TASK INSTRUCTIONS: Starting at the line that contains "(558, 330) = (485, 482): brown", restate each line word for word through the final line of the data, keeping both ends.

DATA PROVIDED:
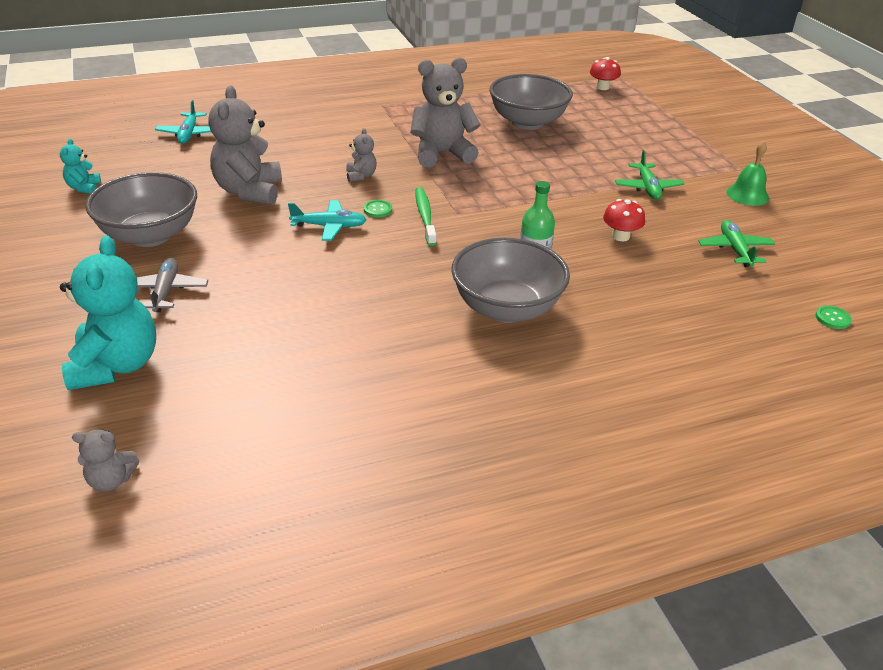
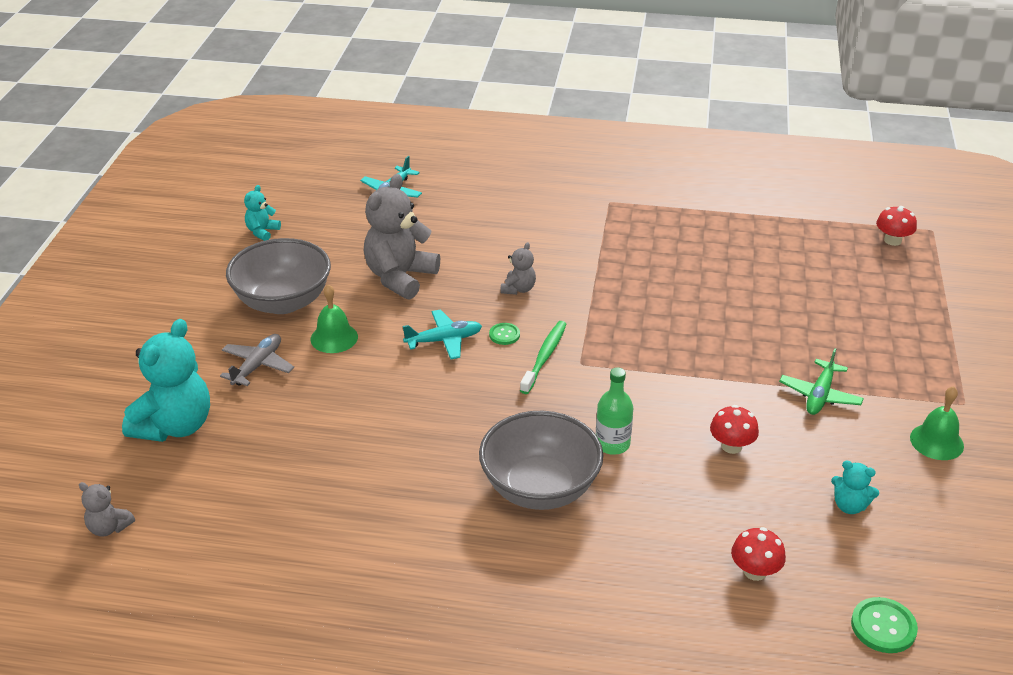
camera: 30 degrees right, 0 degrees up
(225, 250) = (334, 338): none -> green bell
(329, 226) = (444, 340): turquoise plane -> turquoise plane turned 45 degrees counterclockwise
(442, 154) = (623, 284): grey teddy bear -> none
(527, 122) = (754, 268): grey bowl -> none
(717, 312) = (755, 571): none -> red mushroom
(735, 250) = (849, 506): green plane -> turquoise teddy bear
(832, 318) = (883, 627): green button -> green button, size x1.59

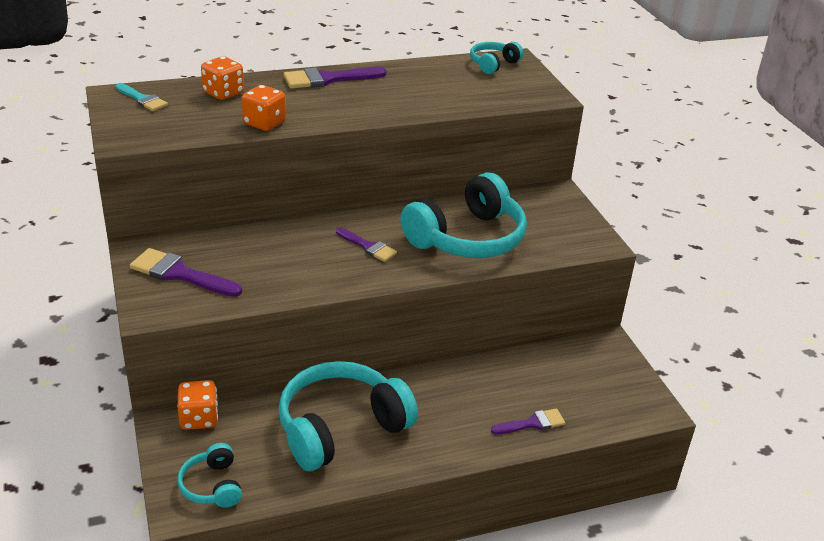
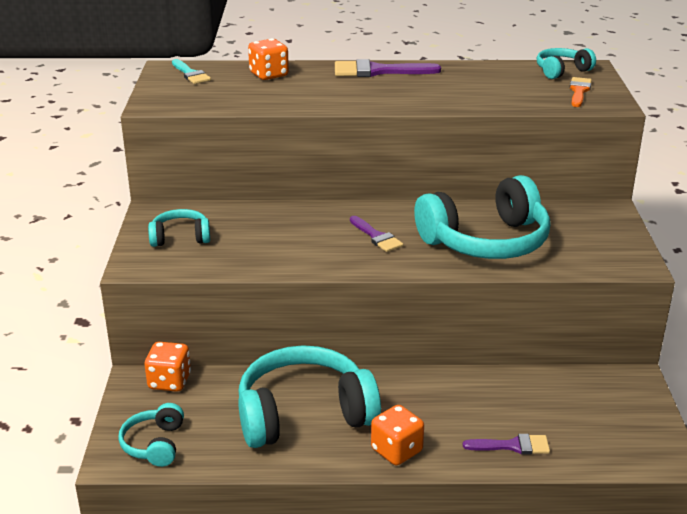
camera: 20 degrees right, 5 degrees down
(180, 274) = (180, 237): purple brush -> turquoise headphones
(264, 123) = (293, 102): orange dice -> orange dice (396, 450)
(518, 85) = (579, 91): none -> orange brush

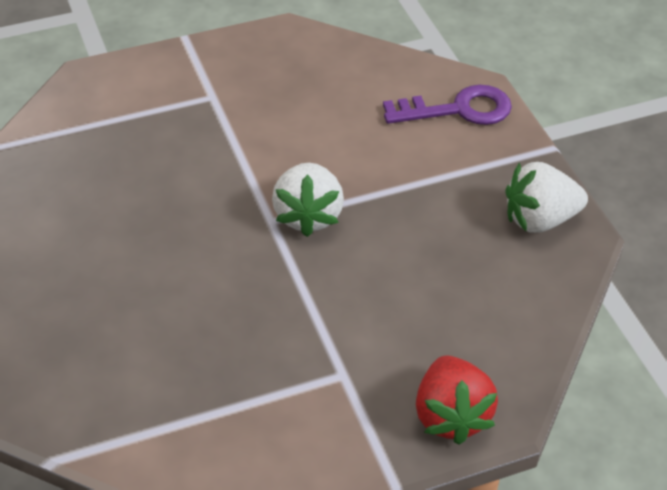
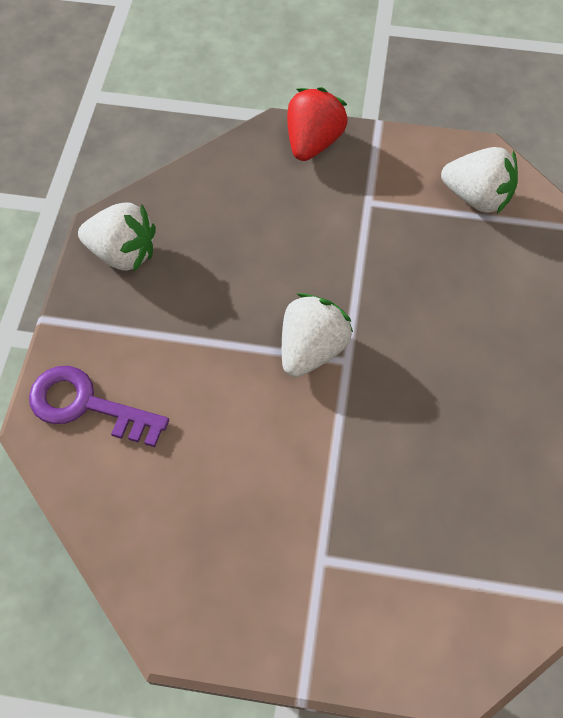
camera: 150 degrees left, 15 degrees up
(223, 433) = (476, 197): none -> white strawberry

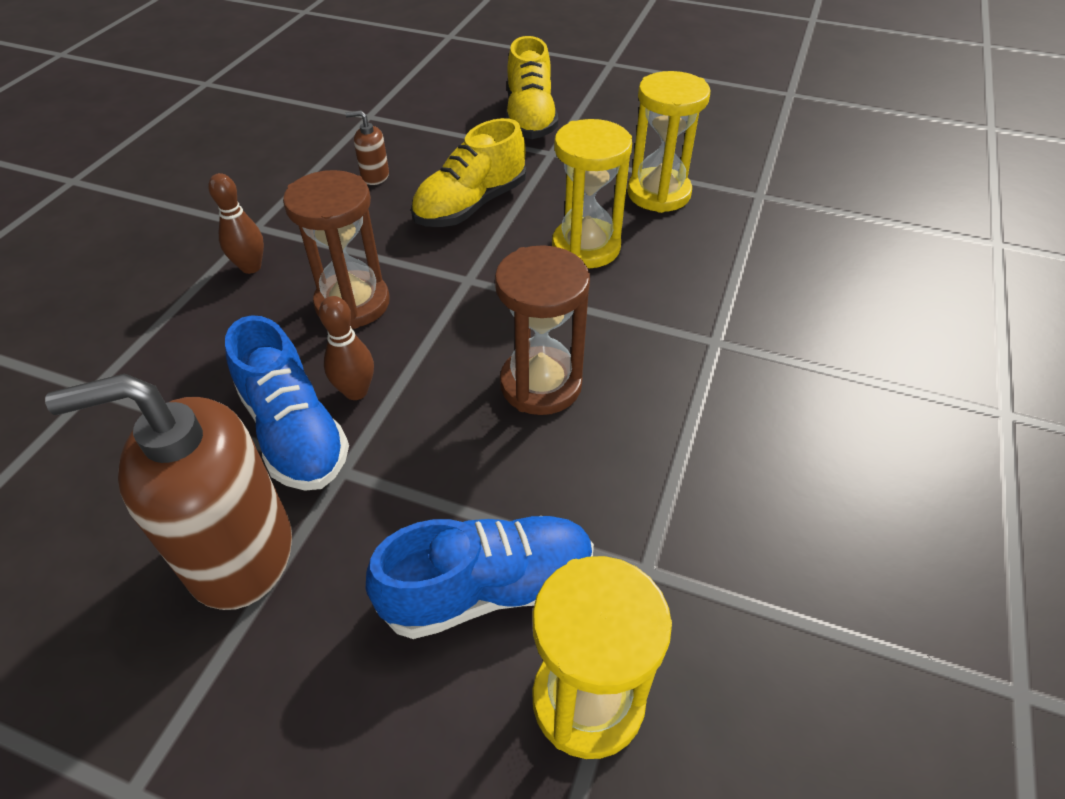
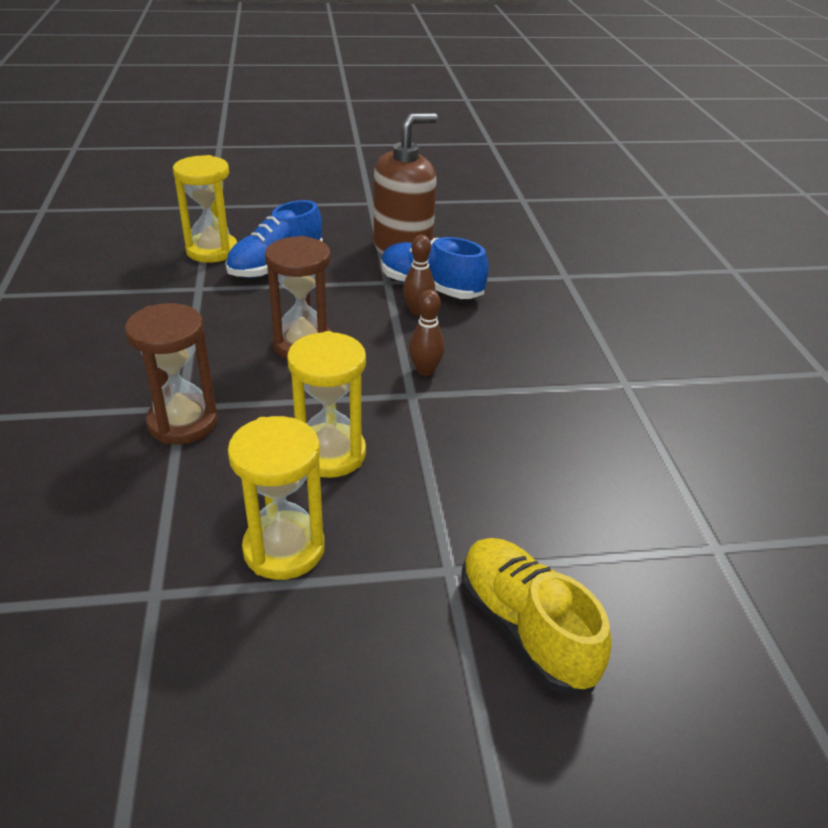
camera: 150 degrees right, 10 degrees down
(251, 267) = (581, 354): brown bowling pin -> brown bowling pin (425, 370)
(352, 303) = (478, 353): brown hourglass -> brown hourglass (183, 422)
(375, 176) = (598, 464): brown soap dispenser -> none
(471, 205) = (473, 462): yellow shoe -> none

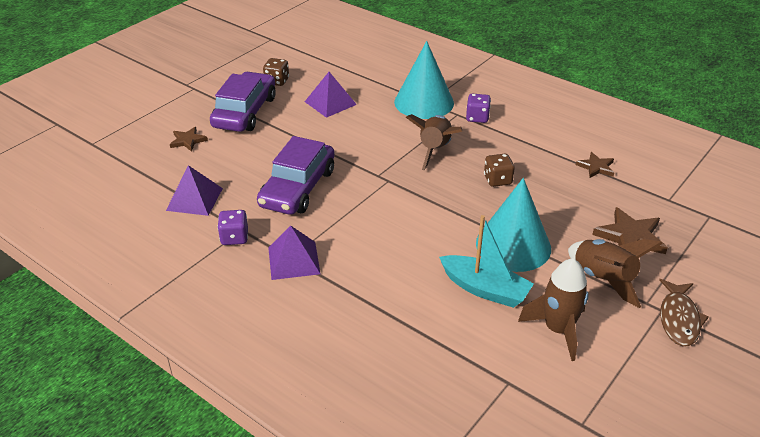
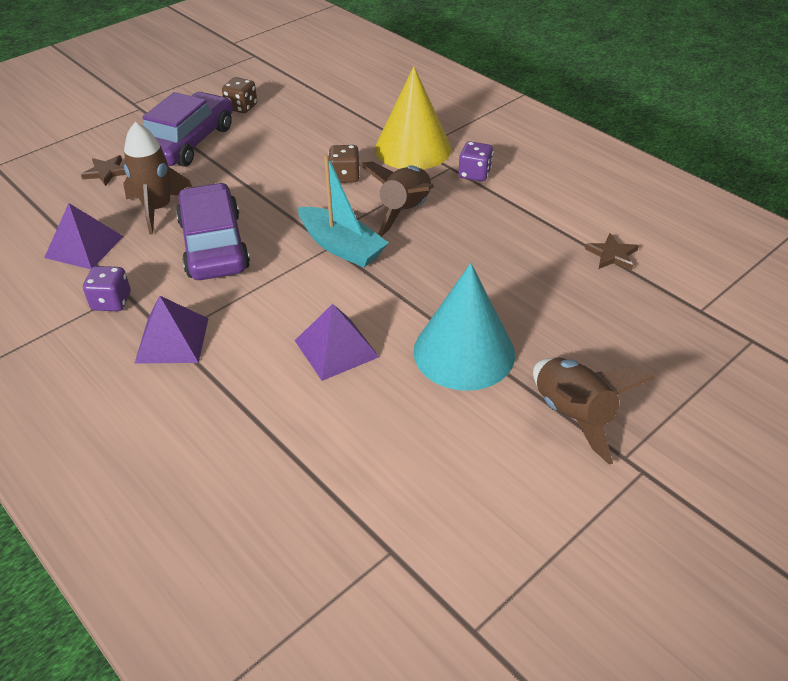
camera: 10 degrees right, 5 degrees up
(297, 188) = (214, 245): purple car -> purple car turned 135 degrees clockwise
(330, 103) = (296, 139): purple pyramid -> purple pyramid (336, 348)
(424, 102) = (413, 148): turquoise cone -> yellow cone
(485, 289) = (405, 409): turquoise boat -> turquoise boat (341, 247)
(497, 180) = (473, 259): brown dice -> brown dice (345, 176)
(558, 330) = (485, 482): brown rocket -> brown rocket (158, 209)
(630, 237) = (630, 358): brown star -> none
(679, 319) = (664, 488): brown fish -> none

RESPONSE TO THE TASK:
(558, 330) = (485, 482): brown rocket -> brown rocket (158, 209)
(630, 237) = (630, 358): brown star -> none
(679, 319) = (664, 488): brown fish -> none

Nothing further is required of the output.